◆ **Listed records**
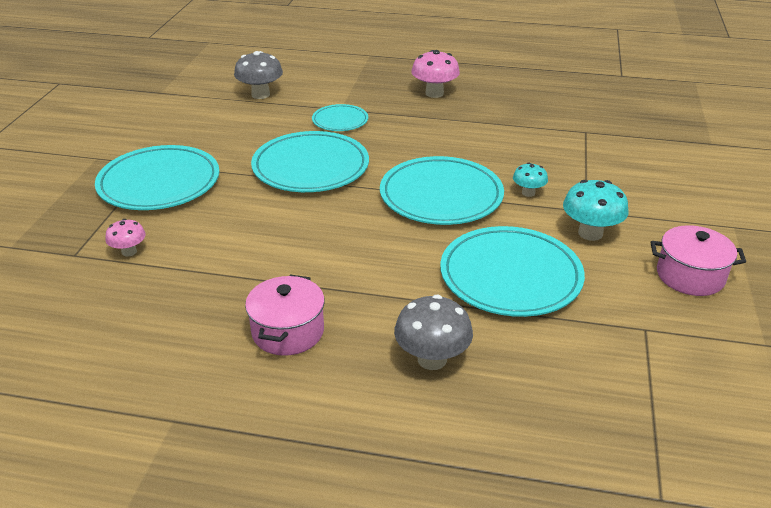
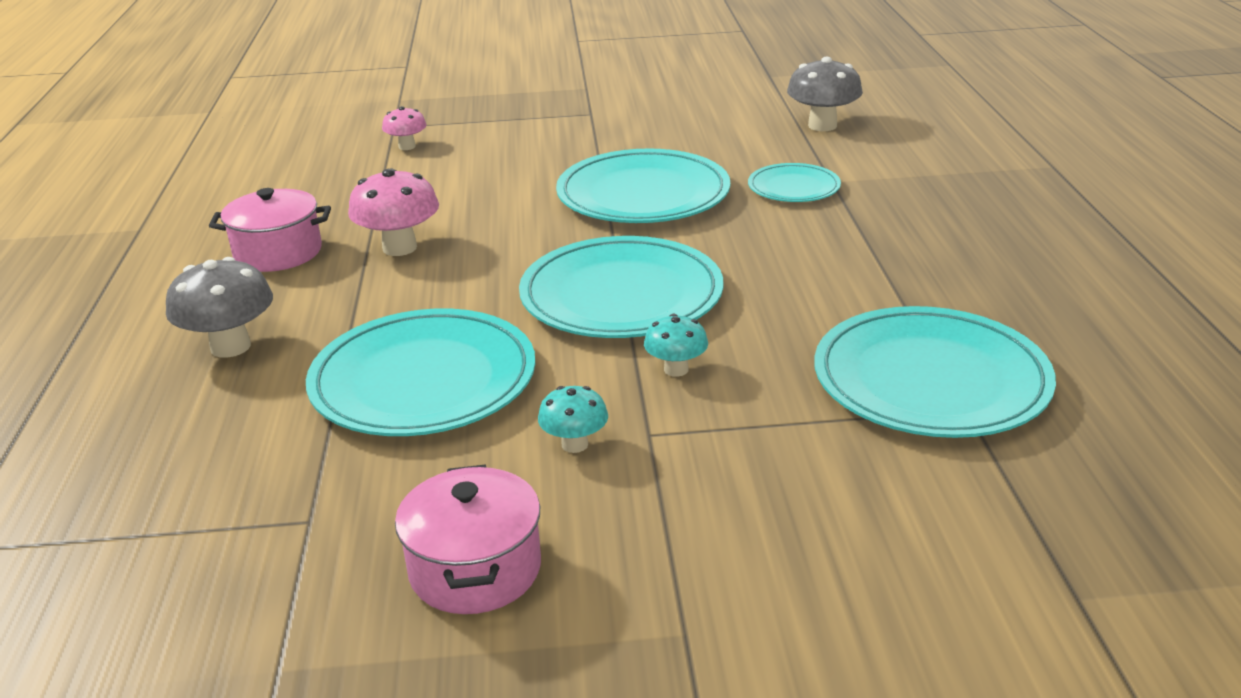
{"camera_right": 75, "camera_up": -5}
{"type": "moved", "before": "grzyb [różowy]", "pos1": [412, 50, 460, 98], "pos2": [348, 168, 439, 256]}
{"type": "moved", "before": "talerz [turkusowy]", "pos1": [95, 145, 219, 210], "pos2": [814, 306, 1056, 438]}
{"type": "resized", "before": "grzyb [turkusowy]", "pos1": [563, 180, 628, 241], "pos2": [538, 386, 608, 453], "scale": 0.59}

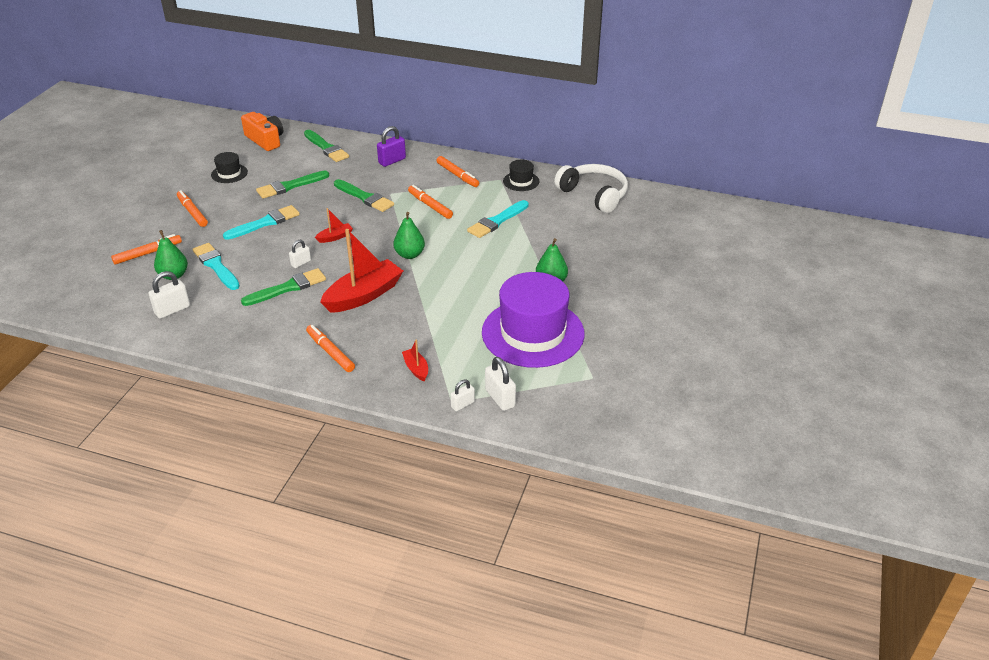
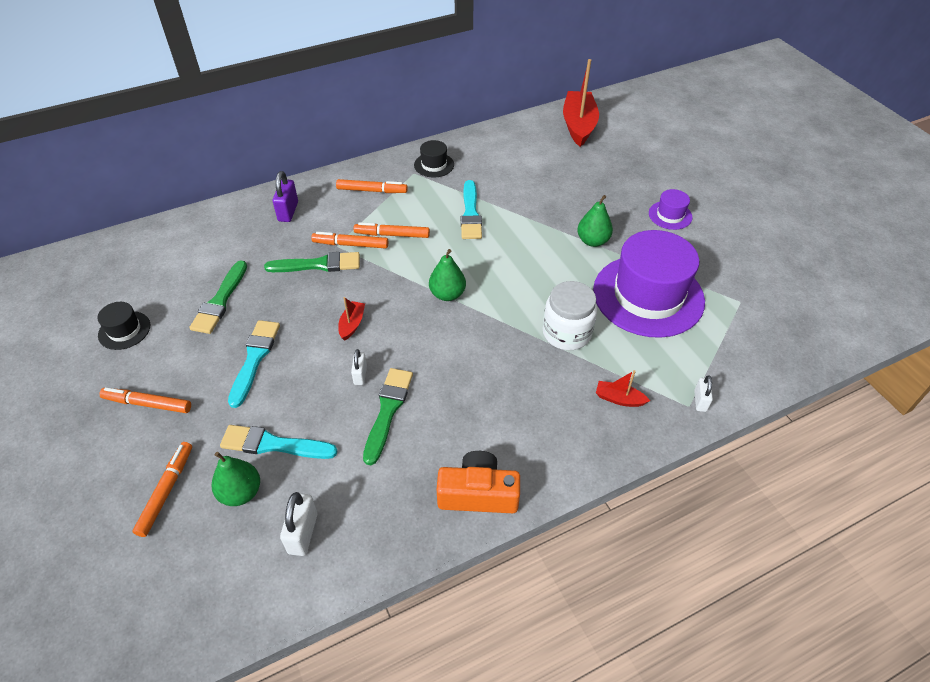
{"camera_right": -45, "camera_up": 10}
{"type": "moved", "before": "aparat fotograficzny [pomarańczowy]", "pos1": [241, 112, 283, 151], "pos2": [436, 451, 520, 513]}
{"type": "removed", "before": "pędzel [zielony]", "pos1": [304, 130, 349, 162]}
{"type": "removed", "before": "słuchawki [biały]", "pos1": [554, 164, 628, 213]}
{"type": "moved", "before": "łódka [czerwony]", "pos1": [320, 229, 403, 313], "pos2": [563, 59, 599, 147]}
{"type": "moved", "before": "flamaster [pomarańczowy]", "pos1": [306, 325, 355, 372], "pos2": [311, 232, 388, 249]}
{"type": "removed", "before": "kłódka [biały]", "pos1": [485, 357, 516, 411]}
{"type": "added", "after": "kapelusz [fioletowy]", "pos2": [649, 189, 692, 230]}
{"type": "added", "after": "słoik [biały]", "pos2": [543, 281, 597, 350]}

◆ **The problem**
Exclude every picture, then reproduce the remaining data character for character.

◆ **Solved exercise**
{"camera_right": 75, "camera_up": -5}
{"type": "moved", "before": "grzyb [różowy]", "pos1": [412, 50, 460, 98], "pos2": [348, 168, 439, 256]}
{"type": "moved", "before": "talerz [turkusowy]", "pos1": [95, 145, 219, 210], "pos2": [814, 306, 1056, 438]}
{"type": "resized", "before": "grzyb [turkusowy]", "pos1": [563, 180, 628, 241], "pos2": [538, 386, 608, 453], "scale": 0.59}

{"camera_right": -45, "camera_up": 10}
{"type": "moved", "before": "aparat fotograficzny [pomarańczowy]", "pos1": [241, 112, 283, 151], "pos2": [436, 451, 520, 513]}
{"type": "removed", "before": "pędzel [zielony]", "pos1": [304, 130, 349, 162]}
{"type": "removed", "before": "słuchawki [biały]", "pos1": [554, 164, 628, 213]}
{"type": "moved", "before": "łódka [czerwony]", "pos1": [320, 229, 403, 313], "pos2": [563, 59, 599, 147]}
{"type": "moved", "before": "flamaster [pomarańczowy]", "pos1": [306, 325, 355, 372], "pos2": [311, 232, 388, 249]}
{"type": "removed", "before": "kłódka [biały]", "pos1": [485, 357, 516, 411]}
{"type": "added", "after": "kapelusz [fioletowy]", "pos2": [649, 189, 692, 230]}
{"type": "added", "after": "słoik [biały]", "pos2": [543, 281, 597, 350]}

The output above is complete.